● Assignment
Every record must be copied exactly. Leave nothing out.

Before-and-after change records
- Opening Delimiter -

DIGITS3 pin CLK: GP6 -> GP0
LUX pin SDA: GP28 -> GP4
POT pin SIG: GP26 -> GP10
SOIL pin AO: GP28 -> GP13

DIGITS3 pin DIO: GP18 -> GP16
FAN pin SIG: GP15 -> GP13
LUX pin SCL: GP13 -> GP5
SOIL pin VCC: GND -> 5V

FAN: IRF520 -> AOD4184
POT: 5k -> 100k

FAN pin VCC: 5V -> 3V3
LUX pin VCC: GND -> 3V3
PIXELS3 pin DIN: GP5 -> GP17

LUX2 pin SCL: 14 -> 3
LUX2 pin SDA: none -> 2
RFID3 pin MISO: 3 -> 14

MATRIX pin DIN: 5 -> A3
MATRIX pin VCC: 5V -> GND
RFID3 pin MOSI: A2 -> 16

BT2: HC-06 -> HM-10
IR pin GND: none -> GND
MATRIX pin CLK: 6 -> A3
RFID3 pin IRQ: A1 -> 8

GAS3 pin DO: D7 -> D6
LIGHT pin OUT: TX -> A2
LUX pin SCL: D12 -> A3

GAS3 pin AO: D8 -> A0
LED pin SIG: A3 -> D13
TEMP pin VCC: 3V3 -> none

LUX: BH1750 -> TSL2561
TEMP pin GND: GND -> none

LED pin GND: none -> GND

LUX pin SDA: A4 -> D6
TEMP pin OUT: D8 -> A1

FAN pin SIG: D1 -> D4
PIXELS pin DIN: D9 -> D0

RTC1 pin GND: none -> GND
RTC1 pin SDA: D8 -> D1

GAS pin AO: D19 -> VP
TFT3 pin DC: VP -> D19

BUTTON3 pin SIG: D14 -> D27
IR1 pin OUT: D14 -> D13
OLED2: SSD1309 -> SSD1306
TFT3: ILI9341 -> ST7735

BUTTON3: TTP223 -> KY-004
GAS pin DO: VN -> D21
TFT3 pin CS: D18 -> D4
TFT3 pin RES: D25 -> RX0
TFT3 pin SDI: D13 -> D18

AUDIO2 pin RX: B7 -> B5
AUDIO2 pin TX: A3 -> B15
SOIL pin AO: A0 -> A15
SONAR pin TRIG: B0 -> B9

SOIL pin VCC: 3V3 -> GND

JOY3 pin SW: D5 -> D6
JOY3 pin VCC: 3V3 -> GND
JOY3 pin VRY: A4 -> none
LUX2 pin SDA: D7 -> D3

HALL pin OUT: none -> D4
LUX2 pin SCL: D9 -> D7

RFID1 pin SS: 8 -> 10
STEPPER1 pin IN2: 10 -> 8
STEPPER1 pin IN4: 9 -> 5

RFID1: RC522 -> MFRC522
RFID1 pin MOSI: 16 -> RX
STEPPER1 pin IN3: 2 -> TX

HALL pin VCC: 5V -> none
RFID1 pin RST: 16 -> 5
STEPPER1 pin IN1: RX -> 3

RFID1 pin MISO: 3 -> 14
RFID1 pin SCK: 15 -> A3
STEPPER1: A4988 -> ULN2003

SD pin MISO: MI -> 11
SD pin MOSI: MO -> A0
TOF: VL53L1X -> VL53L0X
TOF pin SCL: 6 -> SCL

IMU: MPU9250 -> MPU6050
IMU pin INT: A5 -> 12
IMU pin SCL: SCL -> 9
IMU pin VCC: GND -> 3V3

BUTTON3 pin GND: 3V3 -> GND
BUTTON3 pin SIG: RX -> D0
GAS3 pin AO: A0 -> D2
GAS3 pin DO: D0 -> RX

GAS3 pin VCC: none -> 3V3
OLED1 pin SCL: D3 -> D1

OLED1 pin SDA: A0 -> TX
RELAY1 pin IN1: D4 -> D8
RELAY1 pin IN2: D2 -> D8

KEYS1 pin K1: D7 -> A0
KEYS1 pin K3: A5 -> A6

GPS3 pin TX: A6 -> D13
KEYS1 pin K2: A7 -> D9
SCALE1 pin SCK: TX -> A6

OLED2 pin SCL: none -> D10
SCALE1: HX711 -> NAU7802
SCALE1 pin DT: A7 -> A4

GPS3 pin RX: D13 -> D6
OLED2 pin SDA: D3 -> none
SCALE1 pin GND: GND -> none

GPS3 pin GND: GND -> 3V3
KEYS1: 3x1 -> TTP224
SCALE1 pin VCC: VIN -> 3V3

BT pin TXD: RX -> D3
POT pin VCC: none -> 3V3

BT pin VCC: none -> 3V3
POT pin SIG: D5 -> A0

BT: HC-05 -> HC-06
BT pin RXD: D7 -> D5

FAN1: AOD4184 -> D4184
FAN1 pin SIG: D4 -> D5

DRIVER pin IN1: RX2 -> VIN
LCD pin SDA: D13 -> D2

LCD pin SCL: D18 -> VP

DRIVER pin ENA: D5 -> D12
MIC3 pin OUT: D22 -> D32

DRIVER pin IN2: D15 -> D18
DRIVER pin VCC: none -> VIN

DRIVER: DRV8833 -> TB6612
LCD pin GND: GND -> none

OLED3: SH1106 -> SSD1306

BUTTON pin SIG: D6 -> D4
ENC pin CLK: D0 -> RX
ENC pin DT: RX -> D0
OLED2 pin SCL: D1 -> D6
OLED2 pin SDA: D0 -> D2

- Closing Delimiter -

● Task response
DIGITS3 pin CLK: GP6 -> GP0
LUX pin SDA: GP28 -> GP4
POT pin SIG: GP26 -> GP10
SOIL pin AO: GP28 -> GP13

DIGITS3 pin DIO: GP18 -> GP16
FAN pin SIG: GP15 -> GP13
LUX pin SCL: GP13 -> GP5
SOIL pin VCC: GND -> 5V

FAN: IRF520 -> AOD4184
POT: 5k -> 100k

FAN pin VCC: 5V -> 3V3
LUX pin VCC: GND -> 3V3
PIXELS3 pin DIN: GP5 -> GP17

LUX2 pin SCL: 14 -> 3
LUX2 pin SDA: none -> 2
RFID3 pin MISO: 3 -> 14

MATRIX pin DIN: 5 -> A3
MATRIX pin VCC: 5V -> GND
RFID3 pin MOSI: A2 -> 16

BT2: HC-06 -> HM-10
IR pin GND: none -> GND
MATRIX pin CLK: 6 -> A3
RFID3 pin IRQ: A1 -> 8

GAS3 pin DO: D7 -> D6
LIGHT pin OUT: TX -> A2
LUX pin SCL: D12 -> A3

GAS3 pin AO: D8 -> A0
LED pin SIG: A3 -> D13
TEMP pin VCC: 3V3 -> none

LUX: BH1750 -> TSL2561
TEMP pin GND: GND -> none

LED pin GND: none -> GND

LUX pin SDA: A4 -> D6
TEMP pin OUT: D8 -> A1

FAN pin SIG: D1 -> D4
PIXELS pin DIN: D9 -> D0

RTC1 pin GND: none -> GND
RTC1 pin SDA: D8 -> D1

GAS pin AO: D19 -> VP
TFT3 pin DC: VP -> D19

BUTTON3 pin SIG: D14 -> D27
IR1 pin OUT: D14 -> D13
OLED2: SSD1309 -> SSD1306
TFT3: ILI9341 -> ST7735

BUTTON3: TTP223 -> KY-004
GAS pin DO: VN -> D21
TFT3 pin CS: D18 -> D4
TFT3 pin RES: D25 -> RX0
TFT3 pin SDI: D13 -> D18

AUDIO2 pin RX: B7 -> B5
AUDIO2 pin TX: A3 -> B15
SOIL pin AO: A0 -> A15
SONAR pin TRIG: B0 -> B9

SOIL pin VCC: 3V3 -> GND

JOY3 pin SW: D5 -> D6
JOY3 pin VCC: 3V3 -> GND
JOY3 pin VRY: A4 -> none
LUX2 pin SDA: D7 -> D3

HALL pin OUT: none -> D4
LUX2 pin SCL: D9 -> D7

RFID1 pin SS: 8 -> 10
STEPPER1 pin IN2: 10 -> 8
STEPPER1 pin IN4: 9 -> 5

RFID1: RC522 -> MFRC522
RFID1 pin MOSI: 16 -> RX
STEPPER1 pin IN3: 2 -> TX

HALL pin VCC: 5V -> none
RFID1 pin RST: 16 -> 5
STEPPER1 pin IN1: RX -> 3

RFID1 pin MISO: 3 -> 14
RFID1 pin SCK: 15 -> A3
STEPPER1: A4988 -> ULN2003

SD pin MISO: MI -> 11
SD pin MOSI: MO -> A0
TOF: VL53L1X -> VL53L0X
TOF pin SCL: 6 -> SCL

IMU: MPU9250 -> MPU6050
IMU pin INT: A5 -> 12
IMU pin SCL: SCL -> 9
IMU pin VCC: GND -> 3V3

BUTTON3 pin GND: 3V3 -> GND
BUTTON3 pin SIG: RX -> D0
GAS3 pin AO: A0 -> D2
GAS3 pin DO: D0 -> RX

GAS3 pin VCC: none -> 3V3
OLED1 pin SCL: D3 -> D1

OLED1 pin SDA: A0 -> TX
RELAY1 pin IN1: D4 -> D8
RELAY1 pin IN2: D2 -> D8

KEYS1 pin K1: D7 -> A0
KEYS1 pin K3: A5 -> A6

GPS3 pin TX: A6 -> D13
KEYS1 pin K2: A7 -> D9
SCALE1 pin SCK: TX -> A6

OLED2 pin SCL: none -> D10
SCALE1: HX711 -> NAU7802
SCALE1 pin DT: A7 -> A4

GPS3 pin RX: D13 -> D6
OLED2 pin SDA: D3 -> none
SCALE1 pin GND: GND -> none

GPS3 pin GND: GND -> 3V3
KEYS1: 3x1 -> TTP224
SCALE1 pin VCC: VIN -> 3V3

BT pin TXD: RX -> D3
POT pin VCC: none -> 3V3

BT pin VCC: none -> 3V3
POT pin SIG: D5 -> A0

BT: HC-05 -> HC-06
BT pin RXD: D7 -> D5

FAN1: AOD4184 -> D4184
FAN1 pin SIG: D4 -> D5

DRIVER pin IN1: RX2 -> VIN
LCD pin SDA: D13 -> D2

LCD pin SCL: D18 -> VP

DRIVER pin ENA: D5 -> D12
MIC3 pin OUT: D22 -> D32

DRIVER pin IN2: D15 -> D18
DRIVER pin VCC: none -> VIN

DRIVER: DRV8833 -> TB6612
LCD pin GND: GND -> none

OLED3: SH1106 -> SSD1306

BUTTON pin SIG: D6 -> D4
ENC pin CLK: D0 -> RX
ENC pin DT: RX -> D0
OLED2 pin SCL: D1 -> D6
OLED2 pin SDA: D0 -> D2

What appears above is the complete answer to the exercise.